## Available data
--*--
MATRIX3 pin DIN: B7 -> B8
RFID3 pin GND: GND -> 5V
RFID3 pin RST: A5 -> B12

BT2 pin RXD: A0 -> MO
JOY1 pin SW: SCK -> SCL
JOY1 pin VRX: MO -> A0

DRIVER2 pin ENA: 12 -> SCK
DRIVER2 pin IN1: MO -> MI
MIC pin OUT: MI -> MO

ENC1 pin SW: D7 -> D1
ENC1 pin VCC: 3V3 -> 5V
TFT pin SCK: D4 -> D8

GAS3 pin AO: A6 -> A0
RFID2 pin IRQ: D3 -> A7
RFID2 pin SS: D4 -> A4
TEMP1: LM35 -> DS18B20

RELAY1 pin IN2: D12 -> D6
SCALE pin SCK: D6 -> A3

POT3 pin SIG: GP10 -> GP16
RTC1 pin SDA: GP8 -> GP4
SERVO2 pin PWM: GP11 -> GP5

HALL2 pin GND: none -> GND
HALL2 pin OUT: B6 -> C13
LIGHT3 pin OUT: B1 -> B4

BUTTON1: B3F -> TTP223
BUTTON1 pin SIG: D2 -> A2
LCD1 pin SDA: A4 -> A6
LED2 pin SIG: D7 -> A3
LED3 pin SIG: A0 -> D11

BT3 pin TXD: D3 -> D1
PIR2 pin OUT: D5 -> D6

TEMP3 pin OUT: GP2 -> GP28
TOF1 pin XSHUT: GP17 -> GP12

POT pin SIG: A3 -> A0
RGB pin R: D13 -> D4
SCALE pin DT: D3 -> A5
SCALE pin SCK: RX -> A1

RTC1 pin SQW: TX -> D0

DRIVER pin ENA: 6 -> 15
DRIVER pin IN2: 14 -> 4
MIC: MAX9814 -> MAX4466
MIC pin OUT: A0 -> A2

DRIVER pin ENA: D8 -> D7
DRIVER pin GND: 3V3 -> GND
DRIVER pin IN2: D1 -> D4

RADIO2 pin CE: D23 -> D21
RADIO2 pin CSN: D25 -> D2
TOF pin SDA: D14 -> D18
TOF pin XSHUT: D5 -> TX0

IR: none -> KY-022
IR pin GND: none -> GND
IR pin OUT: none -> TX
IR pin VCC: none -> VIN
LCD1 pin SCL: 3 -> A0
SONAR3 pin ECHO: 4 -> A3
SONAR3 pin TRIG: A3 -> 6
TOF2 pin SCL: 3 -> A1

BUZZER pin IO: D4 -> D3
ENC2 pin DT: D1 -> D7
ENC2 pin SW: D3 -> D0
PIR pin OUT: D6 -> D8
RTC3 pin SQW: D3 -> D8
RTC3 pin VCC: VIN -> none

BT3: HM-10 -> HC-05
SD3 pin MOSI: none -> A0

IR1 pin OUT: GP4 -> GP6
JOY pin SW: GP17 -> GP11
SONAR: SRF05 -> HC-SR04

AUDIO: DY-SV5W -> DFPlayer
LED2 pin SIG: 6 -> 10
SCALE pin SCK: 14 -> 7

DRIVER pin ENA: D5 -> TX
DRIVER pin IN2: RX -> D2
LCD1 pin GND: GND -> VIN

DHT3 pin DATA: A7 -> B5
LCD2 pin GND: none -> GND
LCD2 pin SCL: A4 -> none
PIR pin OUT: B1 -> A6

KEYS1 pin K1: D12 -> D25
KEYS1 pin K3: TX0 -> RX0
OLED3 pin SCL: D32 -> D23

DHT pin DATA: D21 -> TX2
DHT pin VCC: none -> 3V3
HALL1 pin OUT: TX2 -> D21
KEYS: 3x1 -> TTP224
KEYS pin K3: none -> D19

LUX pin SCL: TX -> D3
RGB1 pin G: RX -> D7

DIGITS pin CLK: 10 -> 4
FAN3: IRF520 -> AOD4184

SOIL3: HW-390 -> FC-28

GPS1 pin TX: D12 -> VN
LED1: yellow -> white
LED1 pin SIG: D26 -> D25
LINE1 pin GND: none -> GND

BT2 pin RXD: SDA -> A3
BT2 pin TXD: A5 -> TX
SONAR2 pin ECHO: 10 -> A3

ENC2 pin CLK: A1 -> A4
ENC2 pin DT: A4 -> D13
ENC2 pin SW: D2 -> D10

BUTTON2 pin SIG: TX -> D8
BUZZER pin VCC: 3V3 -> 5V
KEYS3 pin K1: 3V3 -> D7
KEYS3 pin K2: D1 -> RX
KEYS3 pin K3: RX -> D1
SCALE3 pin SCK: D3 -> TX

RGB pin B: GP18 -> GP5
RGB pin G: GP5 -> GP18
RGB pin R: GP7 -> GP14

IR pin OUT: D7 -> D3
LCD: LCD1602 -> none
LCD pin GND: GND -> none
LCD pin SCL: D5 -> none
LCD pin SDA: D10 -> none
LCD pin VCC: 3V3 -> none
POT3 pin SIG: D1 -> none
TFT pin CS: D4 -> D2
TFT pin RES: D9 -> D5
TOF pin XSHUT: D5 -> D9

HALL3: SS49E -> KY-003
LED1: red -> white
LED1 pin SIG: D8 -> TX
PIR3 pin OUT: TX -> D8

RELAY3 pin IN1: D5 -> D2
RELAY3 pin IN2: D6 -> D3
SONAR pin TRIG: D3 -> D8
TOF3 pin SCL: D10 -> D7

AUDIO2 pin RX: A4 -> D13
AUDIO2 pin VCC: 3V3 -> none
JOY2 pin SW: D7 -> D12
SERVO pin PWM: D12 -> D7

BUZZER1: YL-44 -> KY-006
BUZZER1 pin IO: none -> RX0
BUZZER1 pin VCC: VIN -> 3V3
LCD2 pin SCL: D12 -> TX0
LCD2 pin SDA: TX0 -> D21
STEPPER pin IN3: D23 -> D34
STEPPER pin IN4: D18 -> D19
--*--
## Your task
Reprint exactly, and only, the lines running from the one containing "DHT3 pin DATA: A7 -> B5" through the last line of the listing above.

## Output for this exercise
DHT3 pin DATA: A7 -> B5
LCD2 pin GND: none -> GND
LCD2 pin SCL: A4 -> none
PIR pin OUT: B1 -> A6

KEYS1 pin K1: D12 -> D25
KEYS1 pin K3: TX0 -> RX0
OLED3 pin SCL: D32 -> D23

DHT pin DATA: D21 -> TX2
DHT pin VCC: none -> 3V3
HALL1 pin OUT: TX2 -> D21
KEYS: 3x1 -> TTP224
KEYS pin K3: none -> D19

LUX pin SCL: TX -> D3
RGB1 pin G: RX -> D7

DIGITS pin CLK: 10 -> 4
FAN3: IRF520 -> AOD4184

SOIL3: HW-390 -> FC-28

GPS1 pin TX: D12 -> VN
LED1: yellow -> white
LED1 pin SIG: D26 -> D25
LINE1 pin GND: none -> GND

BT2 pin RXD: SDA -> A3
BT2 pin TXD: A5 -> TX
SONAR2 pin ECHO: 10 -> A3

ENC2 pin CLK: A1 -> A4
ENC2 pin DT: A4 -> D13
ENC2 pin SW: D2 -> D10

BUTTON2 pin SIG: TX -> D8
BUZZER pin VCC: 3V3 -> 5V
KEYS3 pin K1: 3V3 -> D7
KEYS3 pin K2: D1 -> RX
KEYS3 pin K3: RX -> D1
SCALE3 pin SCK: D3 -> TX

RGB pin B: GP18 -> GP5
RGB pin G: GP5 -> GP18
RGB pin R: GP7 -> GP14

IR pin OUT: D7 -> D3
LCD: LCD1602 -> none
LCD pin GND: GND -> none
LCD pin SCL: D5 -> none
LCD pin SDA: D10 -> none
LCD pin VCC: 3V3 -> none
POT3 pin SIG: D1 -> none
TFT pin CS: D4 -> D2
TFT pin RES: D9 -> D5
TOF pin XSHUT: D5 -> D9

HALL3: SS49E -> KY-003
LED1: red -> white
LED1 pin SIG: D8 -> TX
PIR3 pin OUT: TX -> D8

RELAY3 pin IN1: D5 -> D2
RELAY3 pin IN2: D6 -> D3
SONAR pin TRIG: D3 -> D8
TOF3 pin SCL: D10 -> D7

AUDIO2 pin RX: A4 -> D13
AUDIO2 pin VCC: 3V3 -> none
JOY2 pin SW: D7 -> D12
SERVO pin PWM: D12 -> D7

BUZZER1: YL-44 -> KY-006
BUZZER1 pin IO: none -> RX0
BUZZER1 pin VCC: VIN -> 3V3
LCD2 pin SCL: D12 -> TX0
LCD2 pin SDA: TX0 -> D21
STEPPER pin IN3: D23 -> D34
STEPPER pin IN4: D18 -> D19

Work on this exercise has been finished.